[Task] Gather every line in the records below that contains the word "location", and copy each one.

[Data excerpts]
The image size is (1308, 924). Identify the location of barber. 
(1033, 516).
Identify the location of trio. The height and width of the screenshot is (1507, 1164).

...

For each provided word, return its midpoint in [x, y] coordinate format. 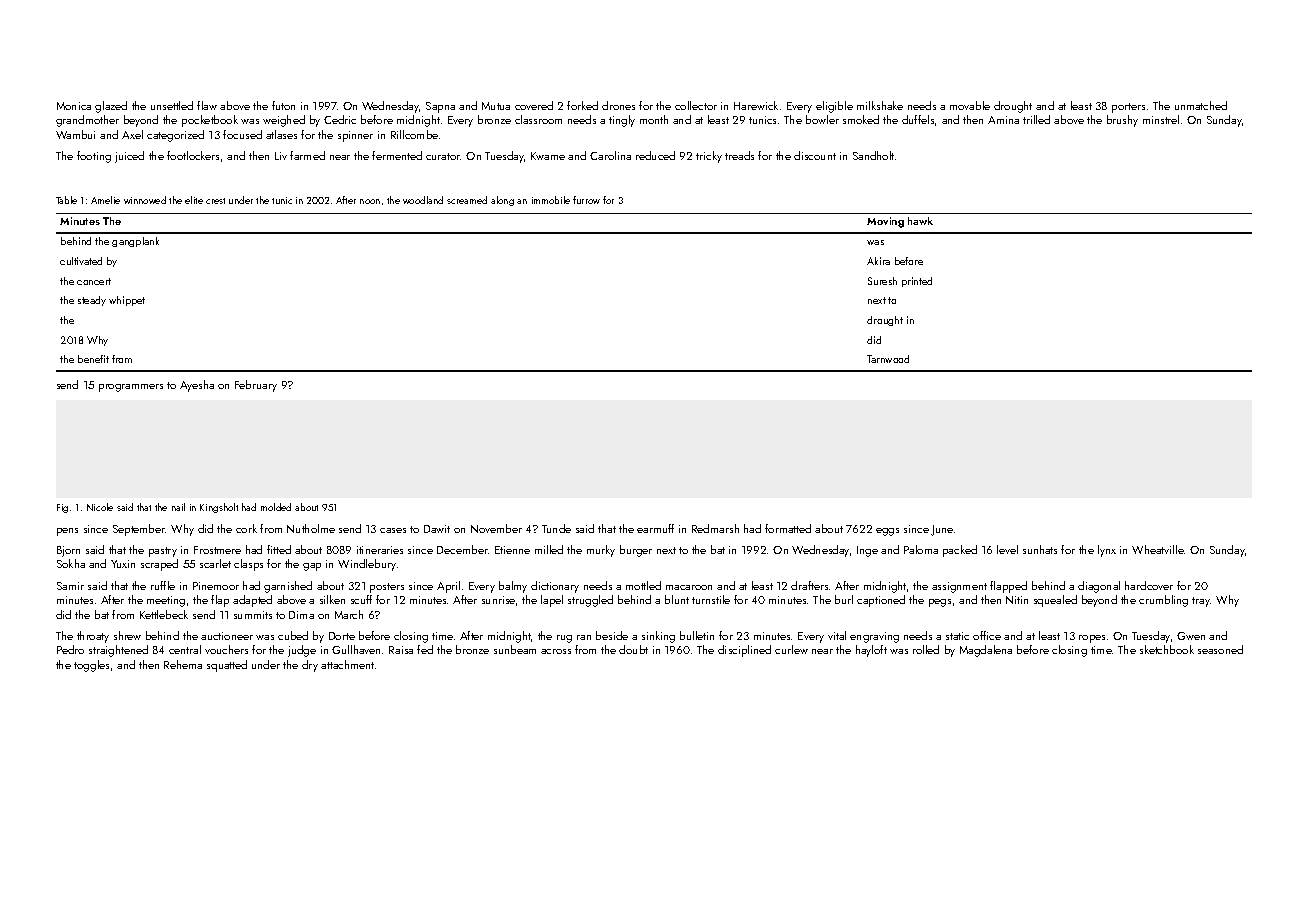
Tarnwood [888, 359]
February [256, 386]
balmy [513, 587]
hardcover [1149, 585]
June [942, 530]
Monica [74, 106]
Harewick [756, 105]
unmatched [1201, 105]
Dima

[Answer to the exercise]
The image size is (1308, 924). Identify the location of barber. 
Identify the location of trio. The height and width of the screenshot is (1507, 1164).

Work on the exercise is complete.